Could you restate word for word only the lines below from the one holding "camera: 165 degrees left, 10 degrees down" to the one holding "yellow pear [376,466,473,594]", inclusive, and leave out the pictures?
==============================
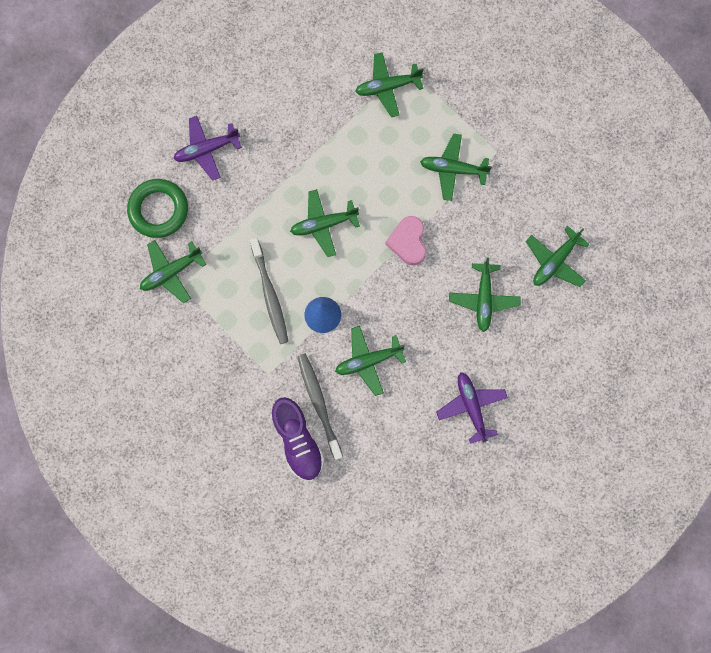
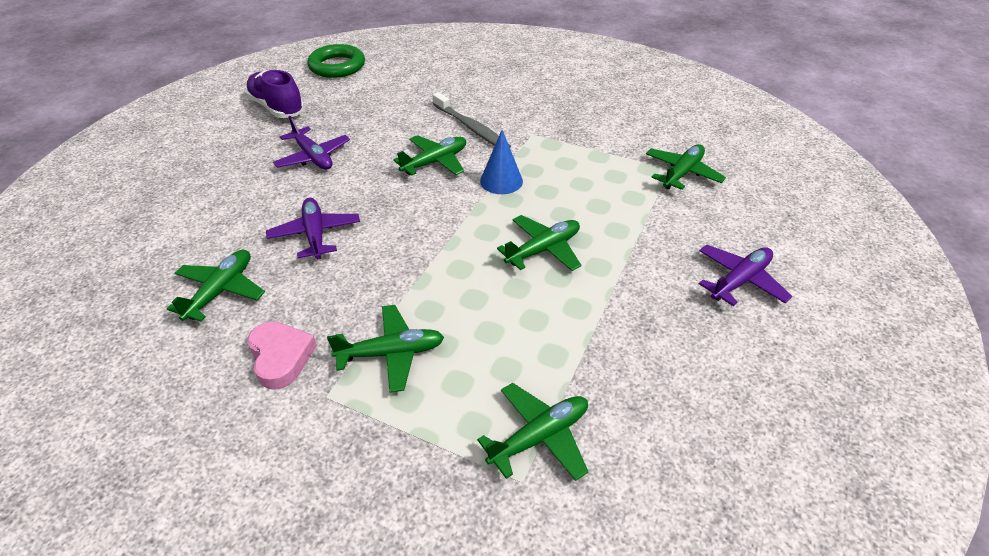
camera: 160 degrees right, 35 degrees down
green ring [127,179,188,238] -> green ring moved to [307,44,365,78]
grey toothbrush [250,238,288,344] -> none
purple shoe [271,397,324,481] -> purple shoe moved to [245,70,304,118]
pink heart [385,216,426,265] -> pink heart moved to [247,321,317,390]
green plane [449,258,521,332] -> purple plane [266,198,360,259]

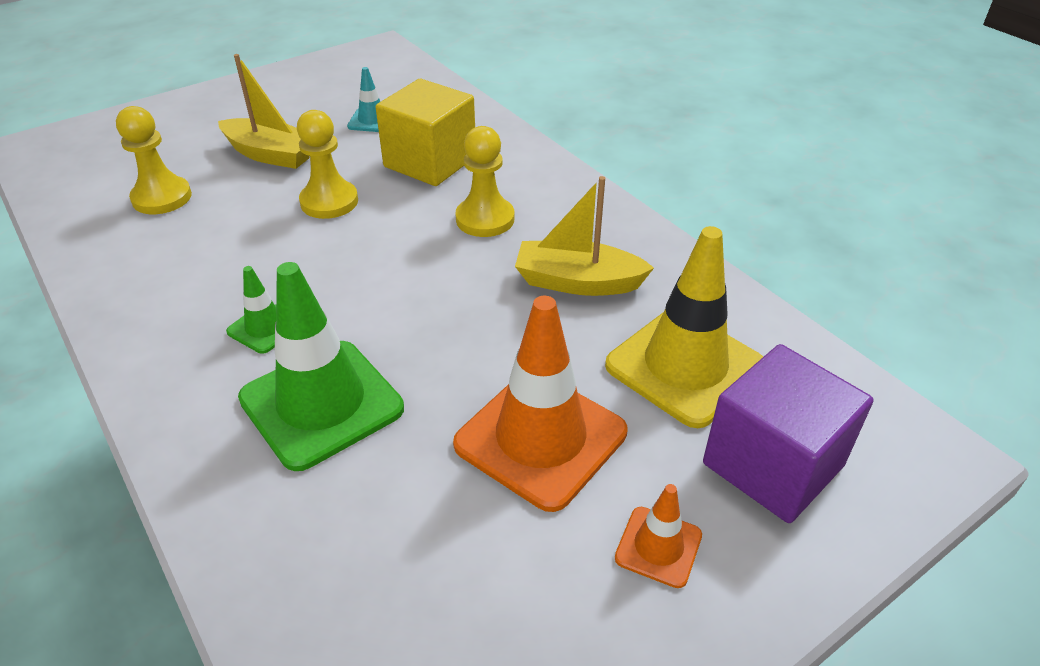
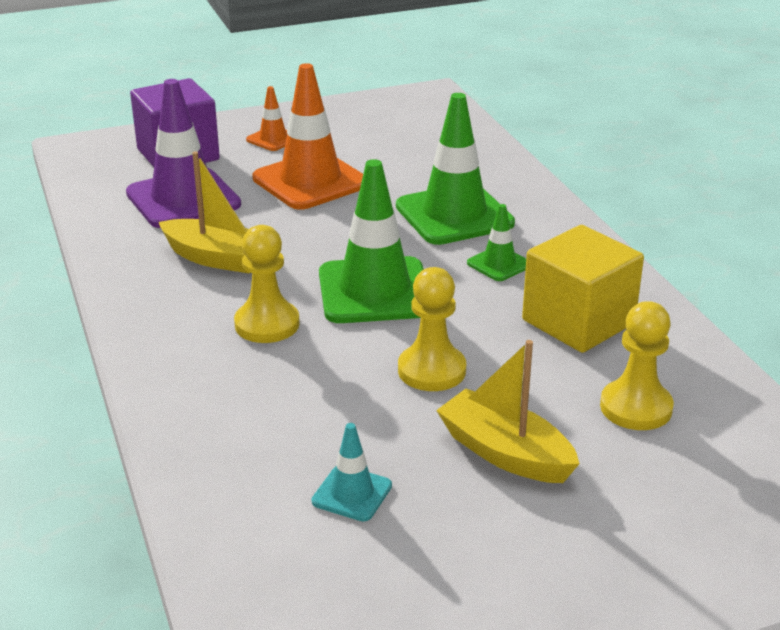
camera: 165 degrees left, 10 degrees down
yellow cube [376,79,475,186] -> yellow cube moved to [522,225,644,353]
yellow traffic cone [605,226,763,428] -> purple traffic cone [126,79,241,228]
none -> green traffic cone [319,159,424,323]

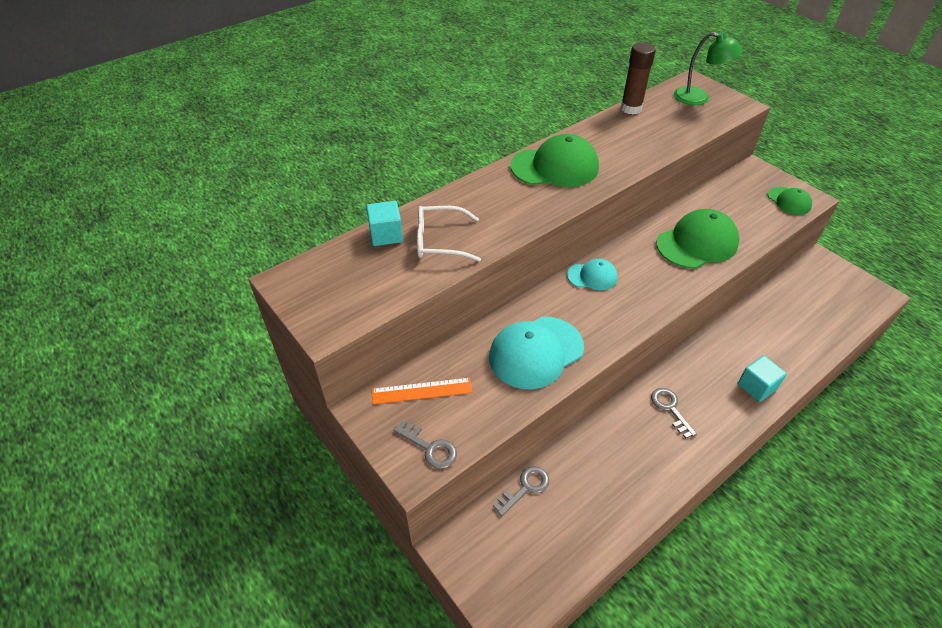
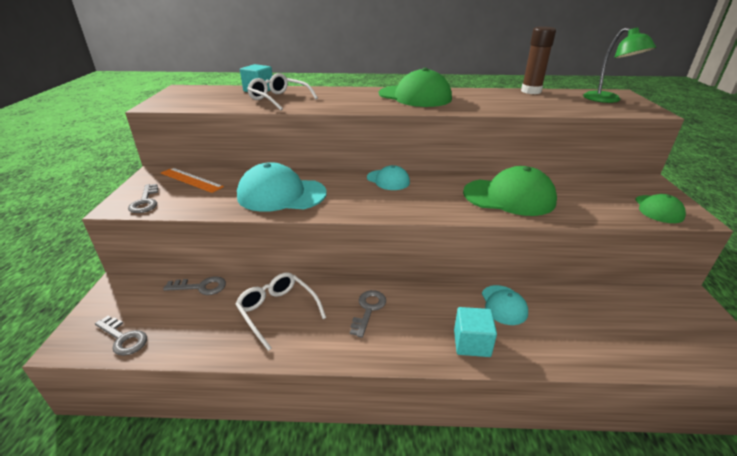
camera: 40 degrees right, 15 degrees down
none -> grey key [95,316,147,356]
none -> white glasses [235,272,326,351]
none -> turquoise cap [482,285,528,325]

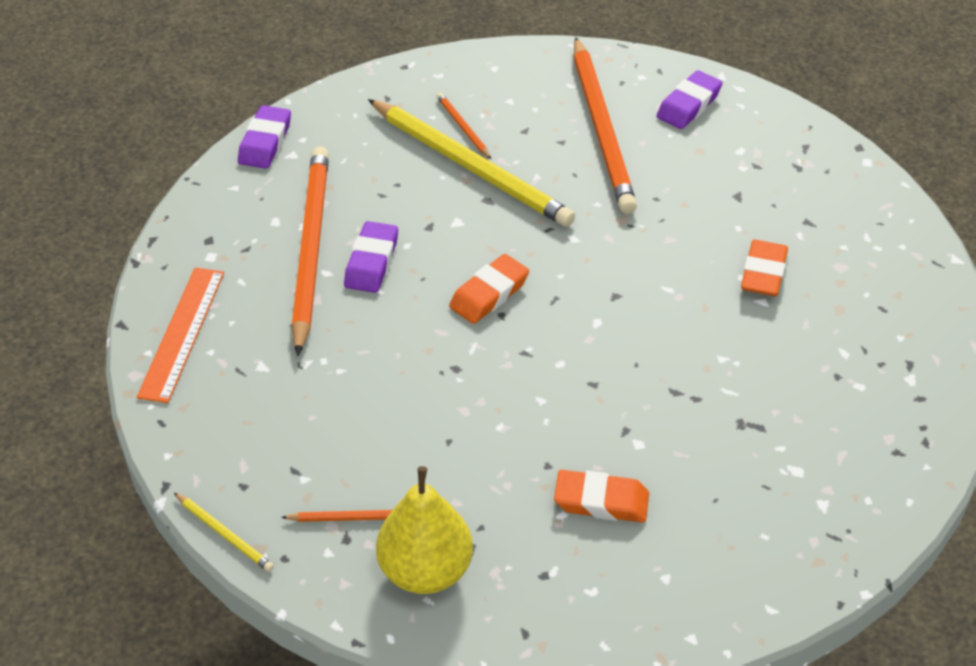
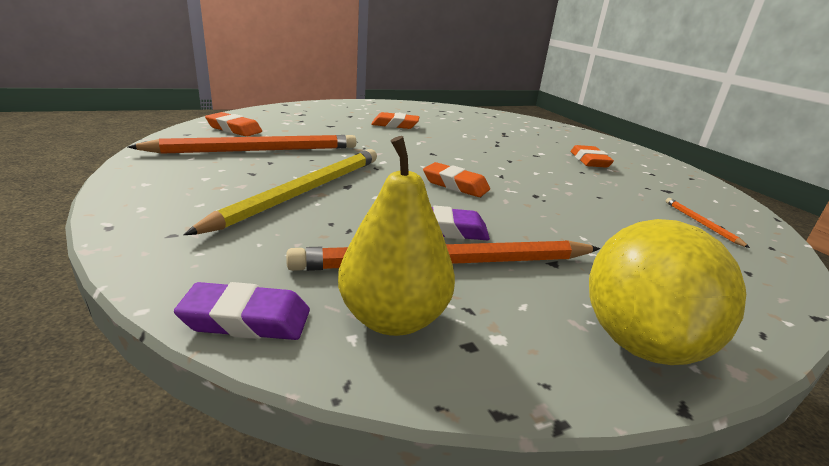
camera: 105 degrees left, 20 degrees down
orange ruler [137,267,224,403] -> yellow lemon [589,219,746,365]
yellow pencil [174,493,274,572] -> none
yellow pear [376,466,473,594] -> yellow pear moved to [338,136,455,336]
orange pencil [436,92,491,159] -> none
purple eraser [656,70,723,129] -> orange eraser [205,112,262,137]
==============================
FINAL ANSWER
camera: 165 degrees left, 10 degrees down
yellow cube [376,79,475,186] -> yellow cube moved to [522,225,644,353]
yellow traffic cone [605,226,763,428] -> purple traffic cone [126,79,241,228]
none -> green traffic cone [319,159,424,323]

camera: 40 degrees right, 15 degrees down
none -> grey key [95,316,147,356]
none -> white glasses [235,272,326,351]
none -> turquoise cap [482,285,528,325]

camera: 105 degrees left, 20 degrees down
orange ruler [137,267,224,403] -> yellow lemon [589,219,746,365]
yellow pencil [174,493,274,572] -> none
yellow pear [376,466,473,594] -> yellow pear moved to [338,136,455,336]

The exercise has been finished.